TASK BRIEF: Using the records that follow, tally the lines containing the word "green" and state only the count.

Colored item counts:
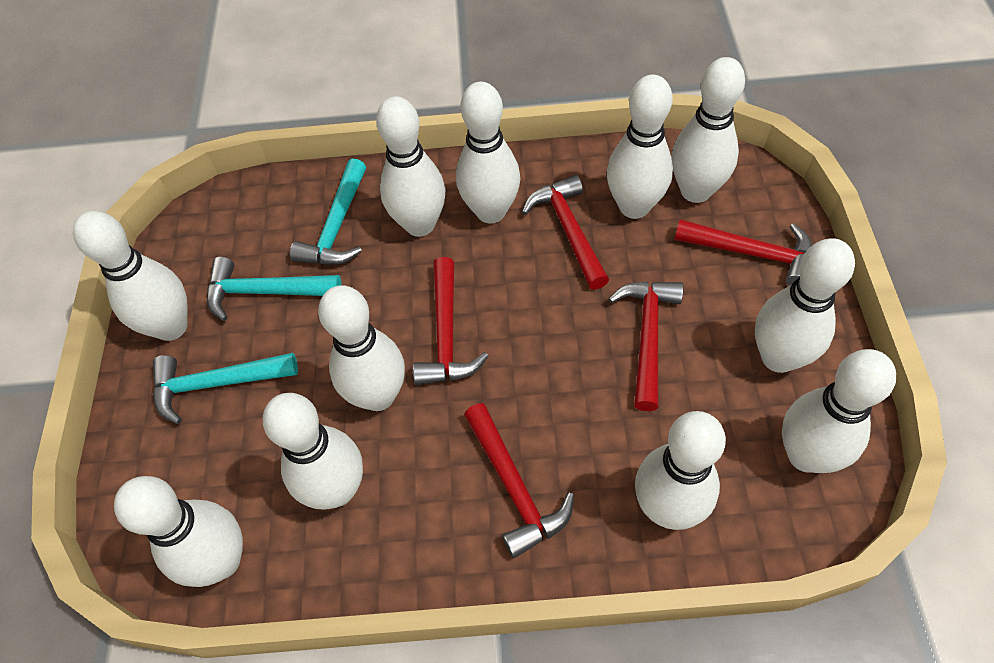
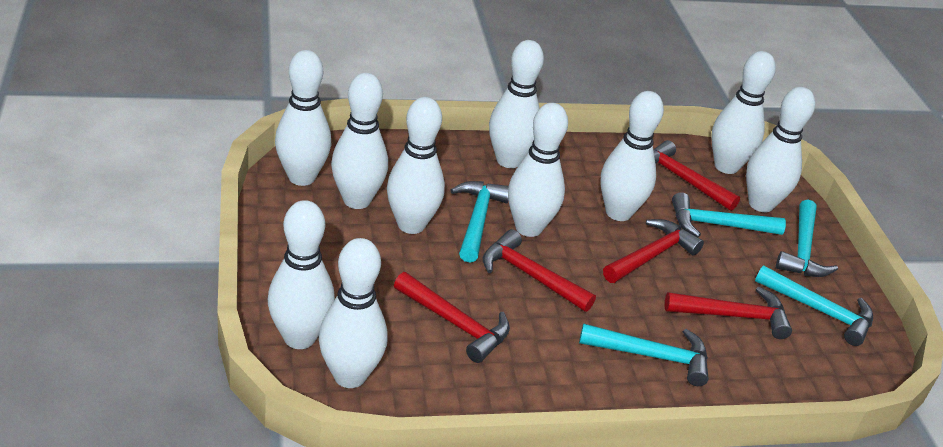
turquoise hammer: [153,353,298,424] [207,257,342,321] [290,158,366,265] = 3 -> [450,181,508,263] [579,323,709,386] [672,192,786,237] [755,265,873,346] [776,200,838,277] = 5
white bowling pin: [73,211,188,341] [114,476,243,587] [263,393,363,510] [318,285,405,411] [376,96,445,237] [456,82,520,223] [607,75,673,219] [635,411,726,530] [672,57,745,203] [755,238,855,373] [782,349,896,473] = 11 -> [268,200,335,349] [275,50,331,186] [319,238,388,388] [331,73,388,209] [387,97,445,234] [489,40,544,168] [508,103,568,237] [600,91,664,221] [711,51,776,174] [746,87,815,212] = 10

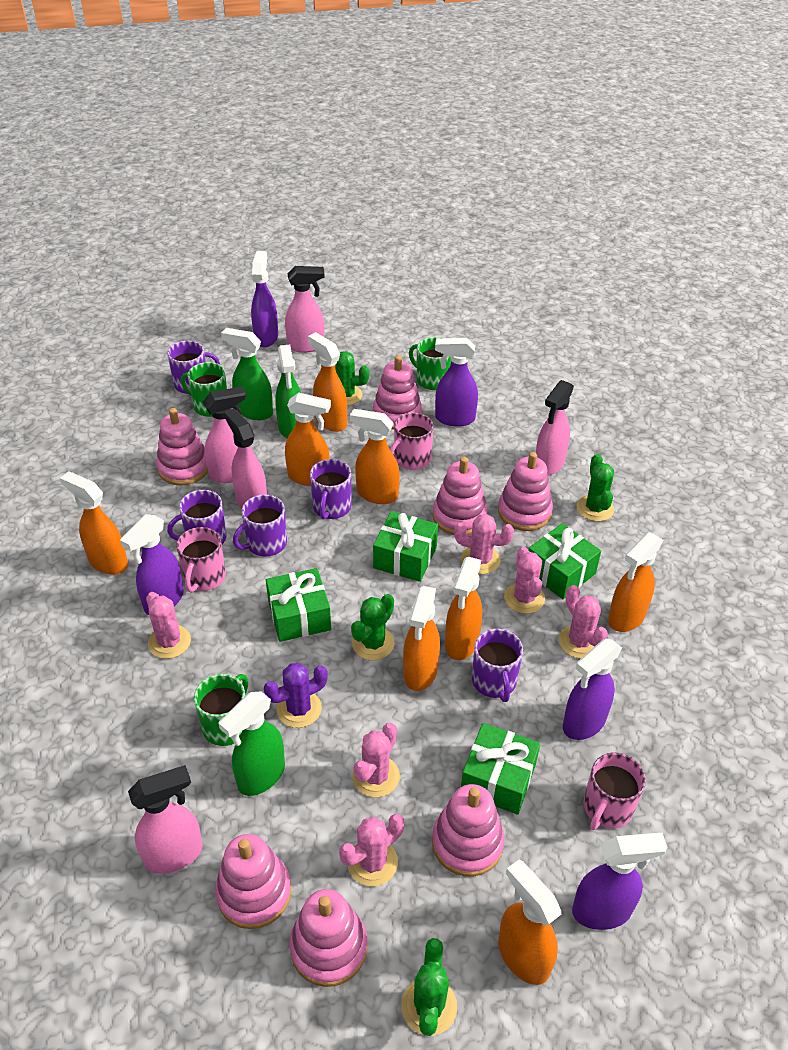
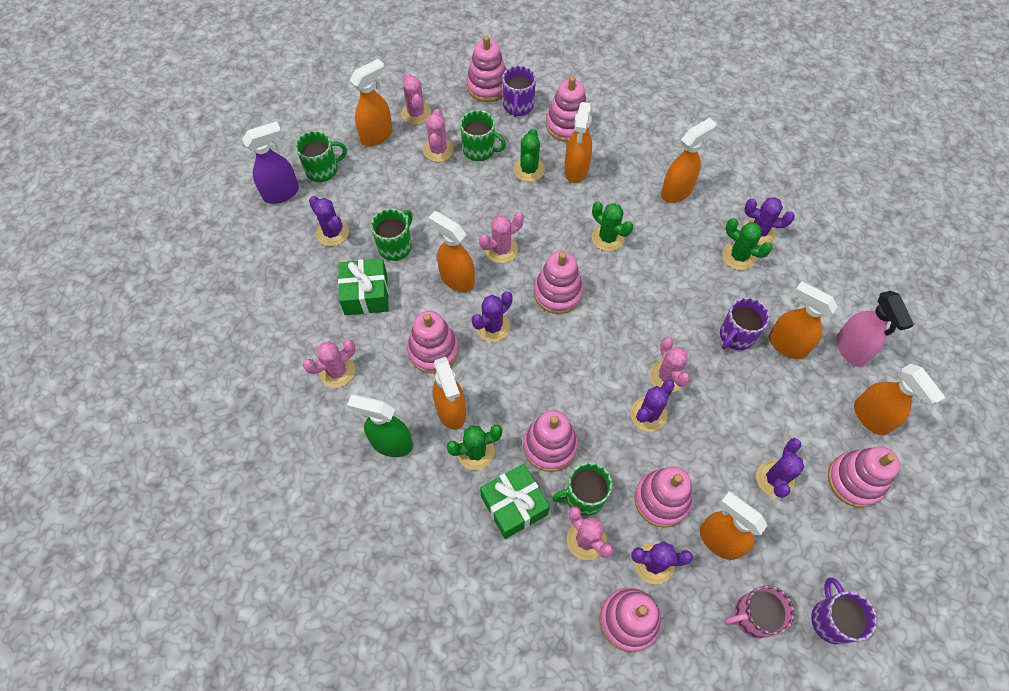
green gift: [266,568,331,642] [373,511,438,582] [461,723,540,815] [528,523,601,599] = 4 -> [338,259,389,315] [480,464,550,539] = 2
green mug: [181,362,227,417] [194,674,248,746] [409,337,451,390] = 3 -> [295,131,347,182] [371,209,413,261] [460,110,506,161] [552,462,612,516] = 4
green spray bottle: [219,691,285,796] [221,328,273,420] [275,345,301,438] = 3 -> [347,394,413,457] = 1
pink mug: [176,527,226,593] [390,413,433,470] [583,753,646,830] = 3 -> [724,585,794,638] = 1
pink spray bottle: [128,765,203,874] [203,387,246,483] [224,408,267,508] [285,266,325,353] [536,380,574,476] = 5 -> [836,291,914,367] = 1
pink stacking toy: [156,408,208,486] [215,834,291,929] [289,889,368,987] [373,355,422,430] [432,784,505,877] [433,457,487,535] [498,452,553,531] = 7 -> [407,311,459,374] [466,36,506,102] [523,410,578,472] [534,251,584,314] [546,76,589,142] [600,588,661,652] [634,467,693,528] [828,446,900,508] = 8
purple cactus: [264,663,328,728] = 1 -> [309,196,349,246] [471,292,513,342] [631,380,675,432] [631,541,693,584] [744,197,795,245] [756,438,804,498] = 6
purple mug: [167,341,220,394] [167,490,227,544] [233,495,287,557] [310,459,351,520] [472,629,523,702] = 5 -> [502,65,536,117] [720,297,770,350] [811,577,877,644] = 3
purple spray bottle: [120,514,184,615] [251,251,278,347] [435,338,478,427] [563,639,622,740] [572,833,668,930] = 5 -> [242,121,299,204] = 1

EXPECTED ANSWER: 3